_What is expected_: Pictures aside, write out the data exactly as it reads.

_Available data_:

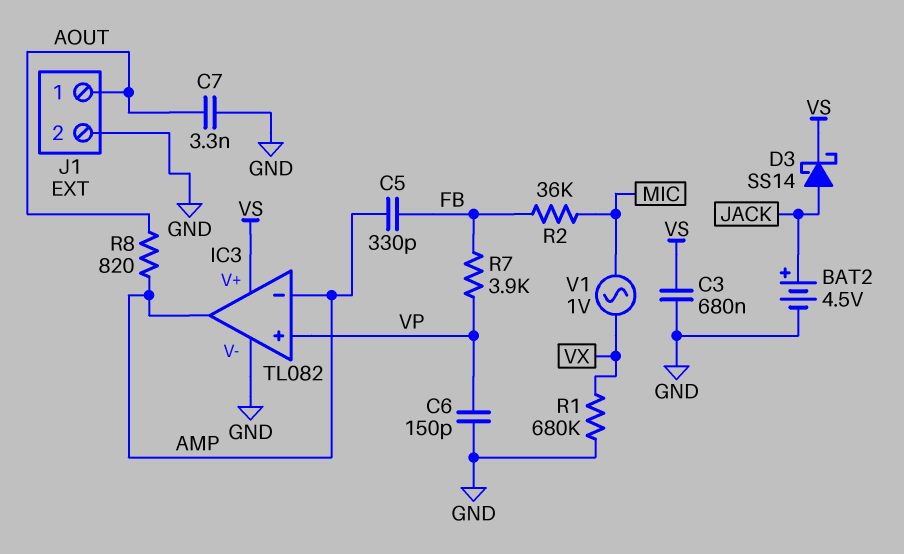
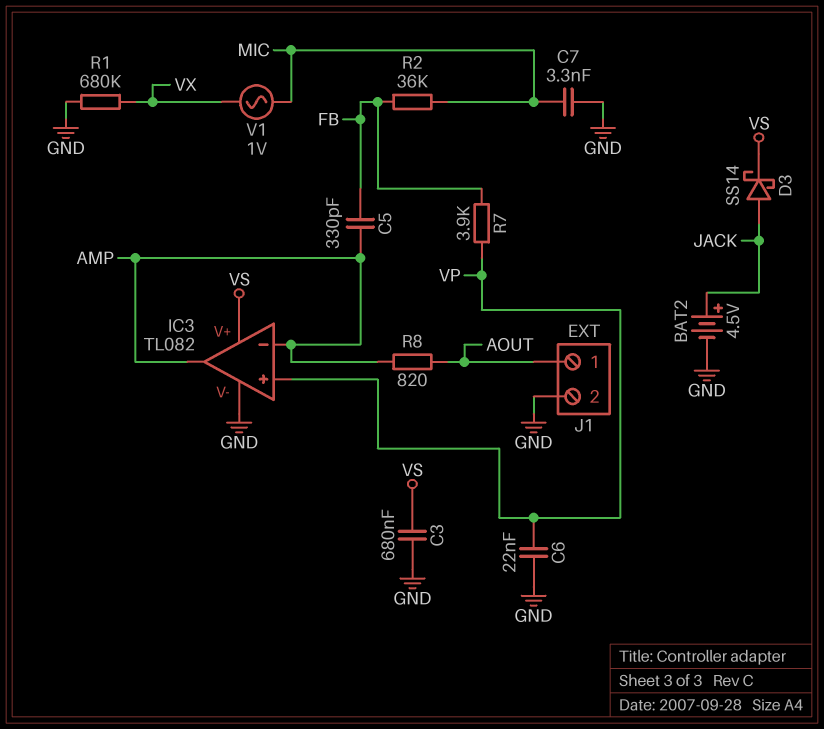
C6: 150pF (GND, VP) -> 22nF (GND, VP)
C7: 3.3nF (AOUT, GND) -> 3.3nF (GND, MIC)

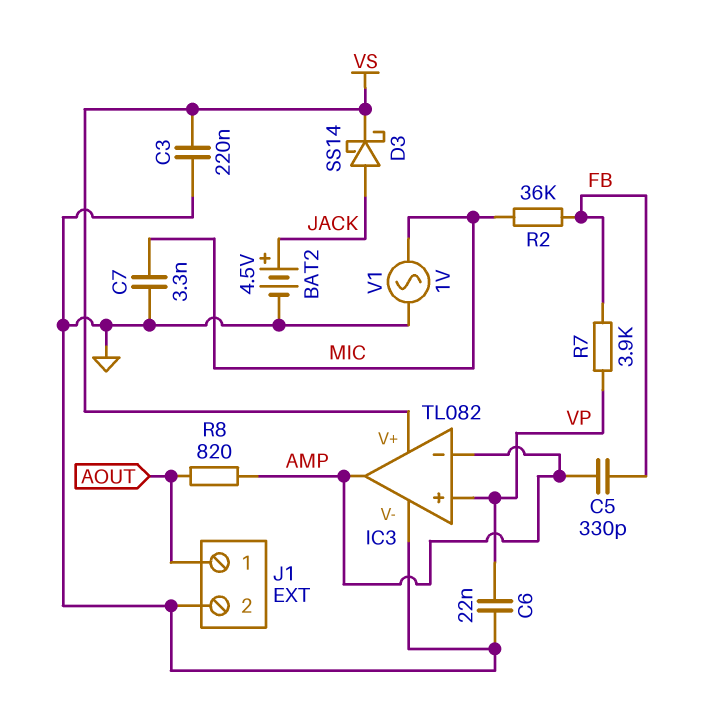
C3: 680nF (GND, VS) -> 220nF (GND, VS)
R1: 680k (GND, VX) -> none
V1: AC 1V (MIC, VX) -> AC 1V (GND, MIC)

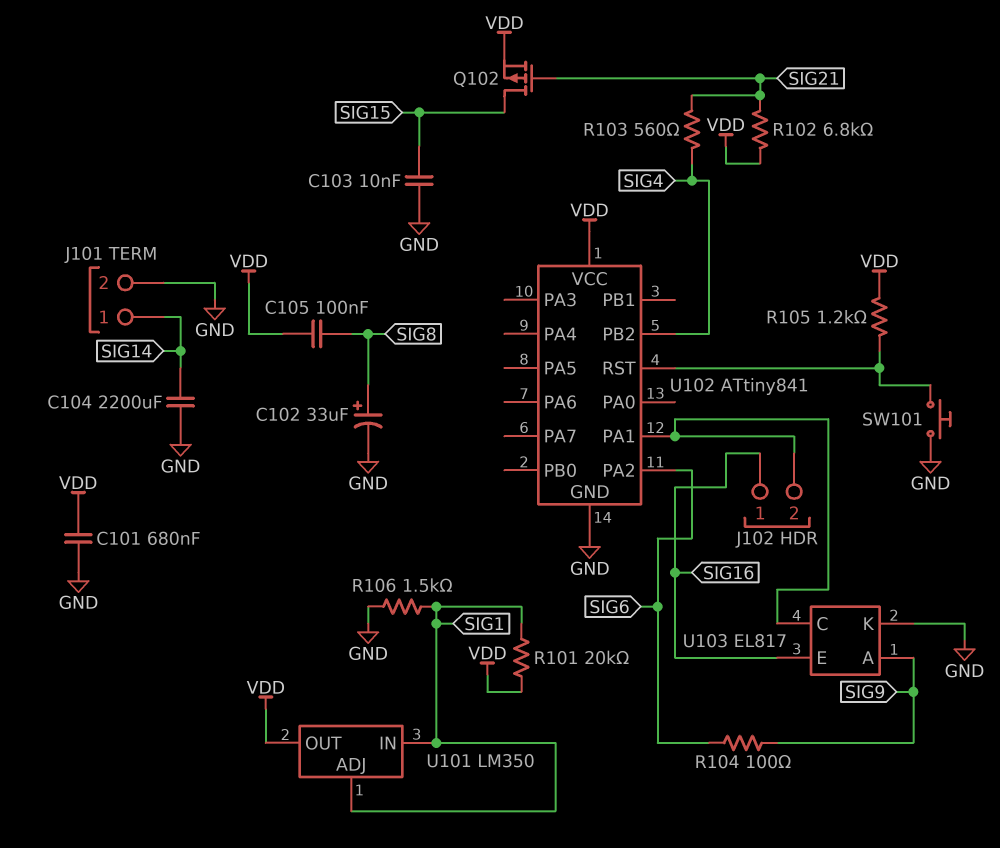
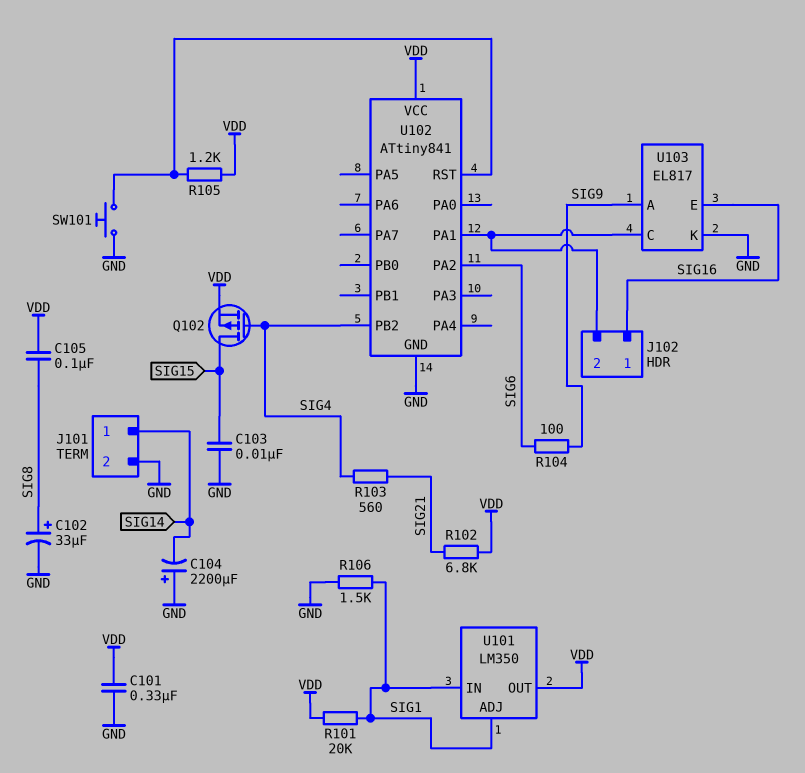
C101: 680nF (GND, VDD) -> 330nF (GND, VDD)
C104: 2200uF (GND, SIG14) -> 2200uF (plus GND, minus SIG14)
Q102: PMOS (G SIG21, D SIG15, S VDD) -> PMOS (G SIG4, D SIG15, S VDD)

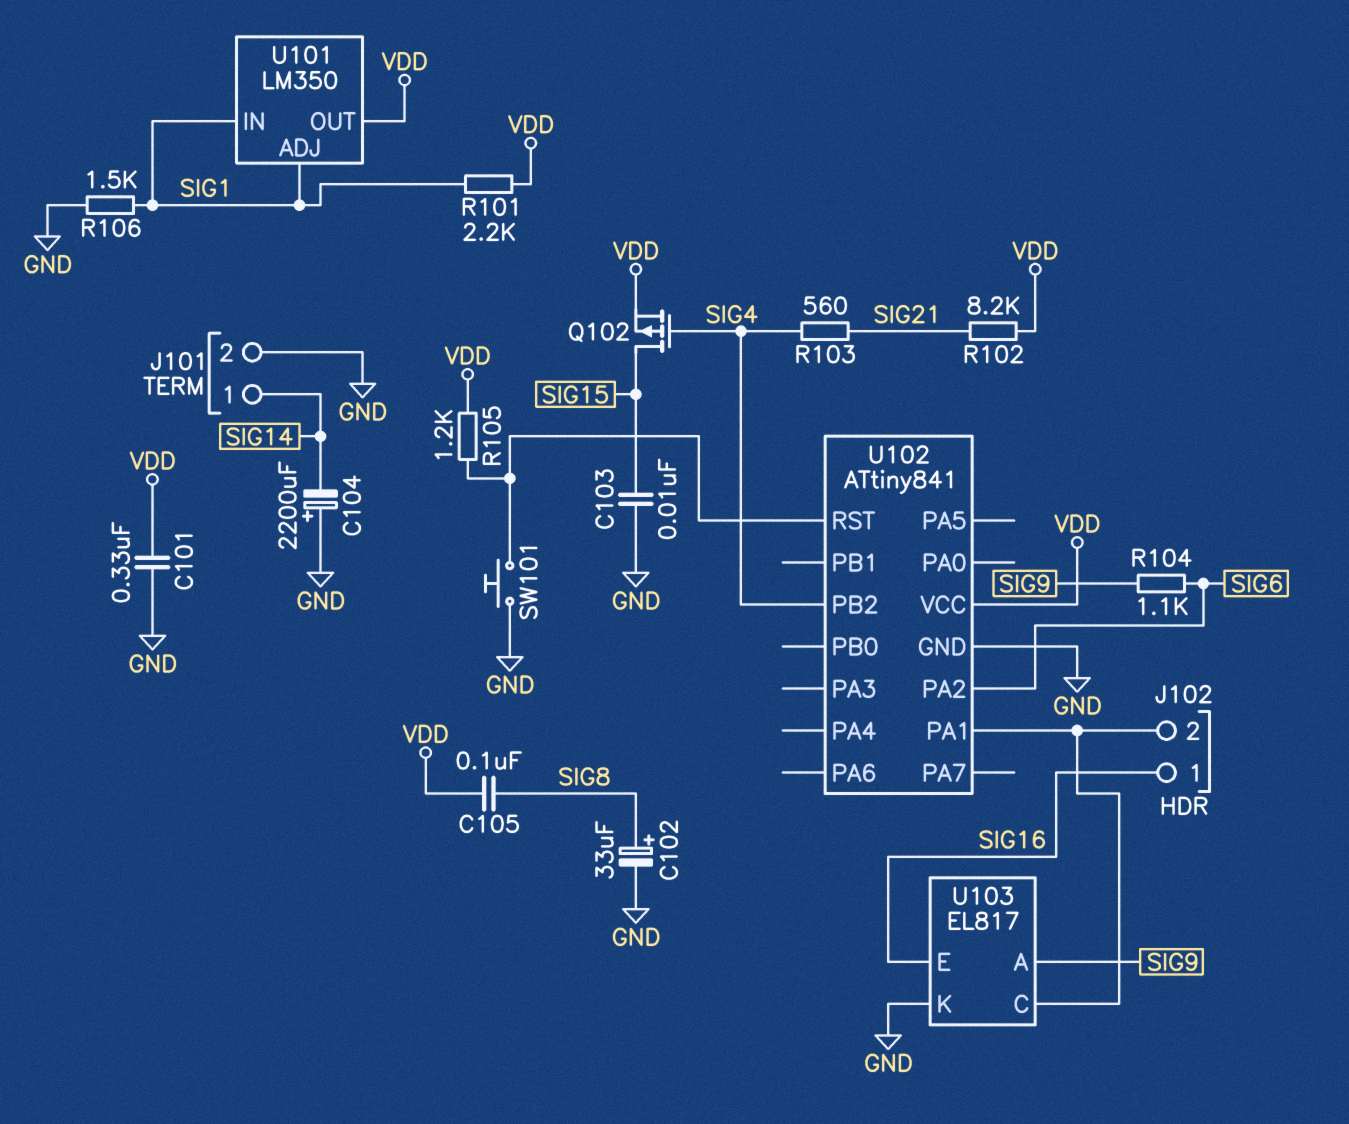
R101: 20k (SIG1, VDD) -> 2.2k (SIG1, VDD)
R102: 6.8k (SIG21, VDD) -> 8.2k (SIG21, VDD)
R104: 100 (SIG6, SIG9) -> 1.1k (SIG6, SIG9)

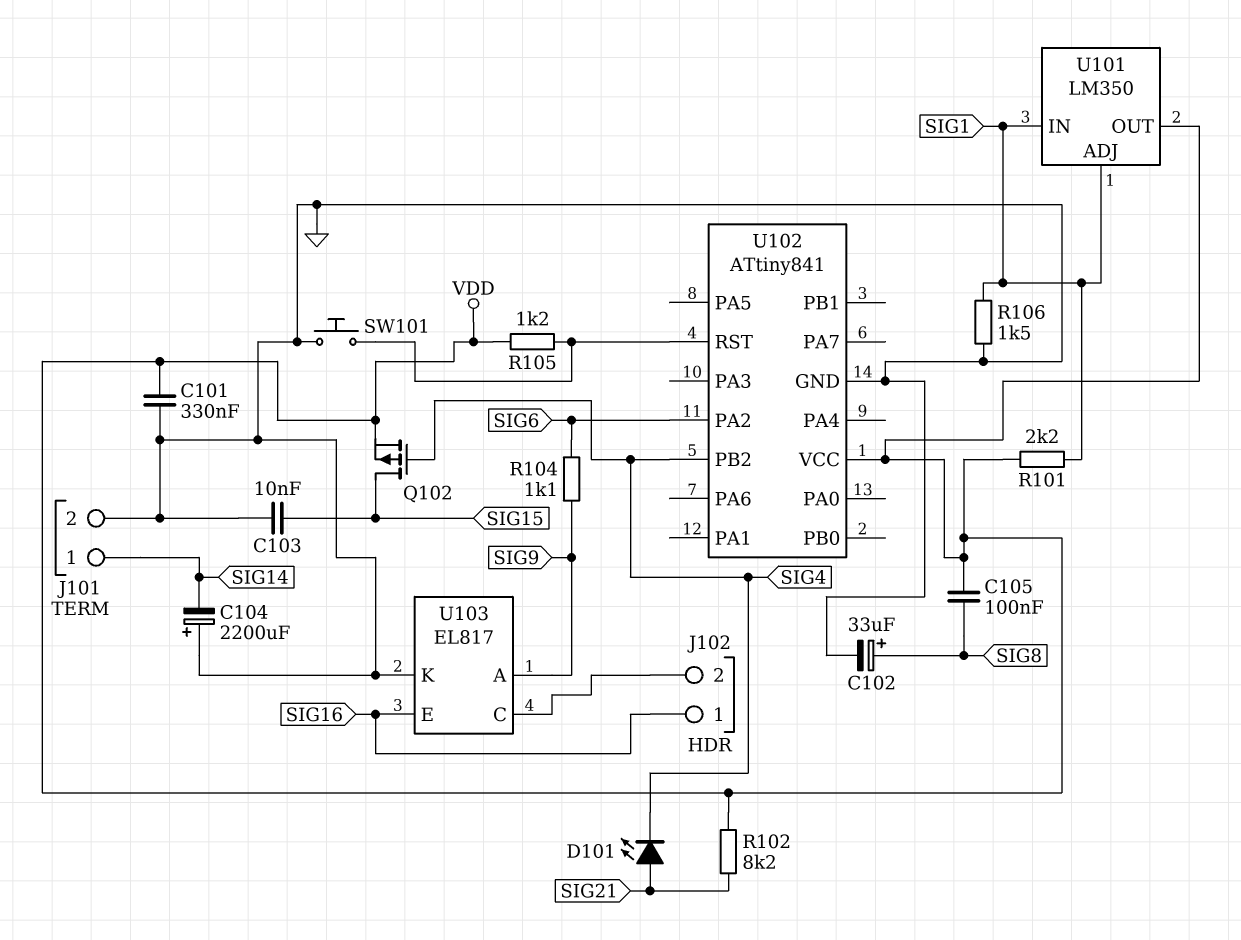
D101: none -> LED (A SIG21, K SIG4)
R103: 560 (SIG4, SIG21) -> none
U102 pin PA1: J102/2 -> none

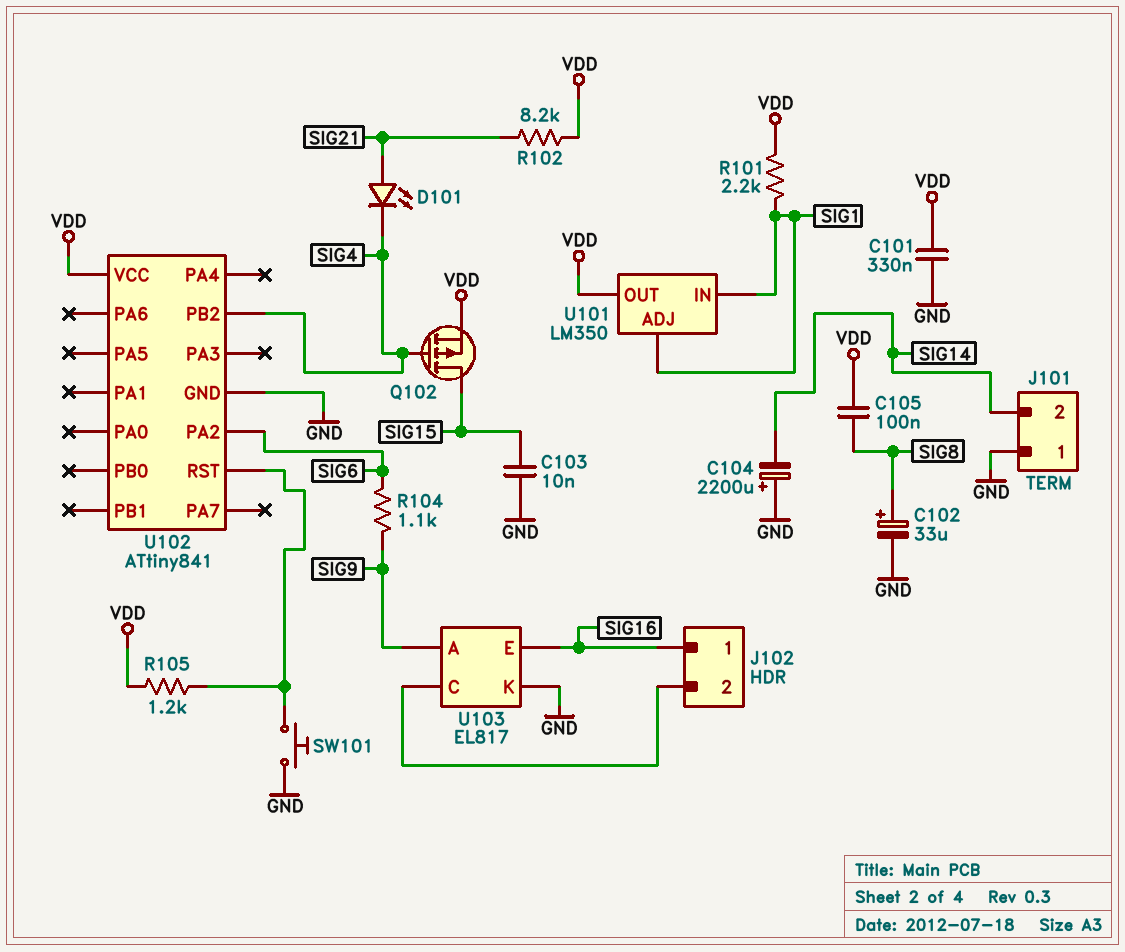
J101 pin 1: SIG14 -> GND
J101 pin 2: GND -> SIG14
R106: 1.5k (GND, SIG1) -> none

_Completed task_:
C6: 150pF (GND, VP) -> 22nF (GND, VP)
C7: 3.3nF (AOUT, GND) -> 3.3nF (GND, MIC)

C3: 680nF (GND, VS) -> 220nF (GND, VS)
R1: 680k (GND, VX) -> none
V1: AC 1V (MIC, VX) -> AC 1V (GND, MIC)

C101: 680nF (GND, VDD) -> 330nF (GND, VDD)
C104: 2200uF (GND, SIG14) -> 2200uF (plus GND, minus SIG14)
Q102: PMOS (G SIG21, D SIG15, S VDD) -> PMOS (G SIG4, D SIG15, S VDD)

R101: 20k (SIG1, VDD) -> 2.2k (SIG1, VDD)
R102: 6.8k (SIG21, VDD) -> 8.2k (SIG21, VDD)
R104: 100 (SIG6, SIG9) -> 1.1k (SIG6, SIG9)

D101: none -> LED (A SIG21, K SIG4)
R103: 560 (SIG4, SIG21) -> none
U102 pin PA1: J102/2 -> none

J101 pin 1: SIG14 -> GND
J101 pin 2: GND -> SIG14
R106: 1.5k (GND, SIG1) -> none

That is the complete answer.